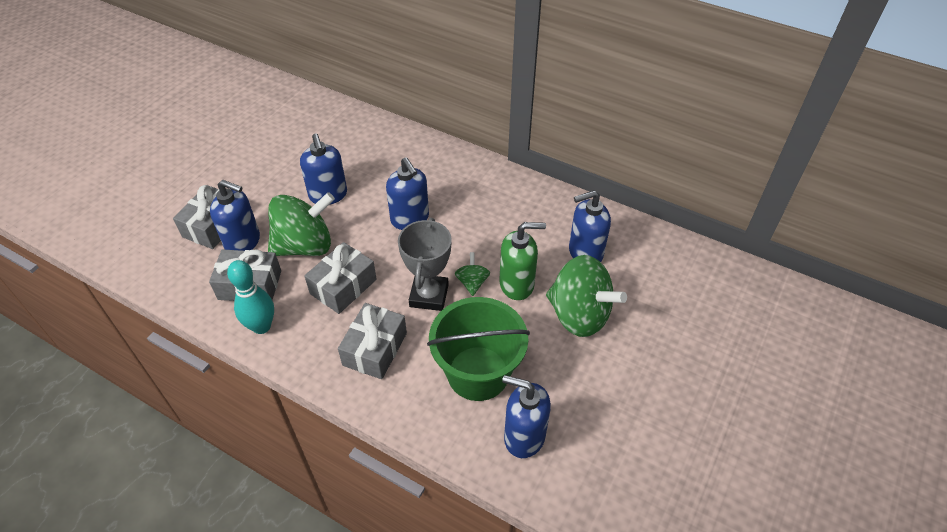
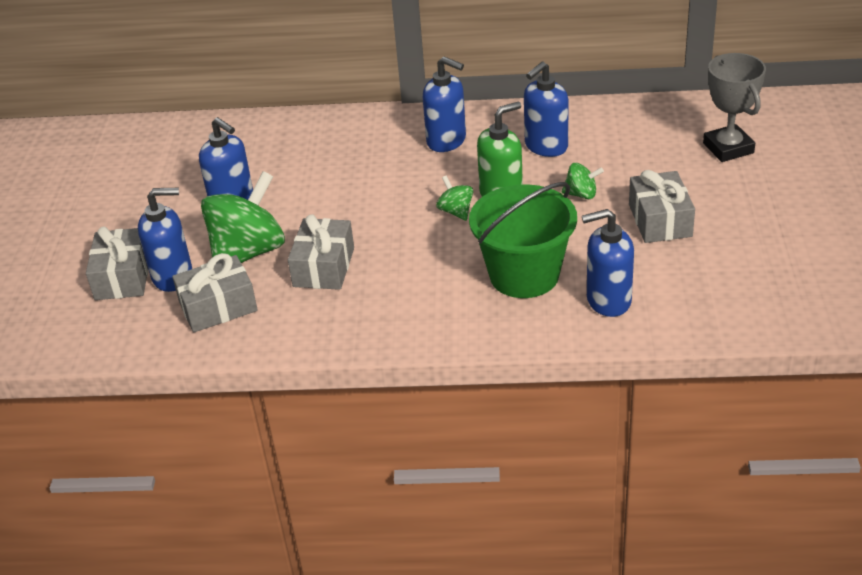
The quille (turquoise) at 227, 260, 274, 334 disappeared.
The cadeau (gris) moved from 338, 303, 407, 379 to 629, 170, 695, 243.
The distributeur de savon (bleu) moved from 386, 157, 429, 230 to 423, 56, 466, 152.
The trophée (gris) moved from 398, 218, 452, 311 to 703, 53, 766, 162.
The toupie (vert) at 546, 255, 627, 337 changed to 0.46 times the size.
----------
▶ **What this task involves**
Copy out the listing above in full and leave out its pictures.

▶ **Response to this task**
The quille (turquoise) at 227, 260, 274, 334 disappeared.
The cadeau (gris) moved from 338, 303, 407, 379 to 629, 170, 695, 243.
The distributeur de savon (bleu) moved from 386, 157, 429, 230 to 423, 56, 466, 152.
The trophée (gris) moved from 398, 218, 452, 311 to 703, 53, 766, 162.
The toupie (vert) at 546, 255, 627, 337 changed to 0.46 times the size.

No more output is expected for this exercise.